## Exercise aim
For this exercise, return exactly the lines of the material below that begin at the one with "C1: 47nF (GND, VCC) -> none" and stop after the one with "BT1: 12V (plus".

BEGIN

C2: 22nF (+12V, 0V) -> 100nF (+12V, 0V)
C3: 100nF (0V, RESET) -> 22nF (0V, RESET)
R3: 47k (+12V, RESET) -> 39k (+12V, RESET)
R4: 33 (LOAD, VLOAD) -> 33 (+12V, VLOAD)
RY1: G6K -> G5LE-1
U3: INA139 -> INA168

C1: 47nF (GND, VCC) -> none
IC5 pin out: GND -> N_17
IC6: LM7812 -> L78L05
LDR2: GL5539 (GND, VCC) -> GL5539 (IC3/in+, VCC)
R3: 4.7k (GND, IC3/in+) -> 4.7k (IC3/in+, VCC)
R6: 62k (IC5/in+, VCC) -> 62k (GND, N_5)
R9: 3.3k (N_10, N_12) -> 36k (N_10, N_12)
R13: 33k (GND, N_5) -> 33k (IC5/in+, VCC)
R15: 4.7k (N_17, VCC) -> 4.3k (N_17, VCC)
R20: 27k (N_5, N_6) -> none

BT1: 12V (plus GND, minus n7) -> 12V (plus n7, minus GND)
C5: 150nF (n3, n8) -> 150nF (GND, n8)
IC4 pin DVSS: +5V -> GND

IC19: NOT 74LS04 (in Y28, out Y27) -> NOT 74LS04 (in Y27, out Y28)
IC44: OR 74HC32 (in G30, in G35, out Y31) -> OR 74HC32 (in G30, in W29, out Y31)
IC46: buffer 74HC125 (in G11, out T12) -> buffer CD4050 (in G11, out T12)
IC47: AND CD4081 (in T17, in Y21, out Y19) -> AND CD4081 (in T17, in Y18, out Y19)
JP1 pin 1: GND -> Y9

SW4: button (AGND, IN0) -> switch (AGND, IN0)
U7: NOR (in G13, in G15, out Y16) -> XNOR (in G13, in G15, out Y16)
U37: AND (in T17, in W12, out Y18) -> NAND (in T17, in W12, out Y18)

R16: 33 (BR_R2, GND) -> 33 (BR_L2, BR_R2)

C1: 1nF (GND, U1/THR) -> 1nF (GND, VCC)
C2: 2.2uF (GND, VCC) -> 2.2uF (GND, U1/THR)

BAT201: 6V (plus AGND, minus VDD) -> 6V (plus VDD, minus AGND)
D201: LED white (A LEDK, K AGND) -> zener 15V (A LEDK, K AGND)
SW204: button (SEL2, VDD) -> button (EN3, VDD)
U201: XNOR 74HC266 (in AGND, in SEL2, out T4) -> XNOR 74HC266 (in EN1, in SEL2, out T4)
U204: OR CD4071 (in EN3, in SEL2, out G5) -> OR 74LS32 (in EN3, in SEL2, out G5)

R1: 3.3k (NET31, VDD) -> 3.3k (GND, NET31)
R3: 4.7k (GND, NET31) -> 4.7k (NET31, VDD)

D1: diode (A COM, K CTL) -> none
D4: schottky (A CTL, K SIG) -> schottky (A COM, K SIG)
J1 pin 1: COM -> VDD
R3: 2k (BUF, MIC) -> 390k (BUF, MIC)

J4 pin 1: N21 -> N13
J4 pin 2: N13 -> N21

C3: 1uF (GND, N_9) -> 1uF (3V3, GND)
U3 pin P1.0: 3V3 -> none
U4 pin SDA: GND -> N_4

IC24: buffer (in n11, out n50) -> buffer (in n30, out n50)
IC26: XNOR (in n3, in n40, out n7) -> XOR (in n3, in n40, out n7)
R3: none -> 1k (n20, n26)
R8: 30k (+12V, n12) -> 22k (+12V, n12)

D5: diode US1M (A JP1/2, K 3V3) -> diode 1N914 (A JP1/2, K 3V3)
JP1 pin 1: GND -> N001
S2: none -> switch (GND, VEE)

END

## Expected answer
C1: 47nF (GND, VCC) -> none
IC5 pin out: GND -> N_17
IC6: LM7812 -> L78L05
LDR2: GL5539 (GND, VCC) -> GL5539 (IC3/in+, VCC)
R3: 4.7k (GND, IC3/in+) -> 4.7k (IC3/in+, VCC)
R6: 62k (IC5/in+, VCC) -> 62k (GND, N_5)
R9: 3.3k (N_10, N_12) -> 36k (N_10, N_12)
R13: 33k (GND, N_5) -> 33k (IC5/in+, VCC)
R15: 4.7k (N_17, VCC) -> 4.3k (N_17, VCC)
R20: 27k (N_5, N_6) -> none

BT1: 12V (plus GND, minus n7) -> 12V (plus n7, minus GND)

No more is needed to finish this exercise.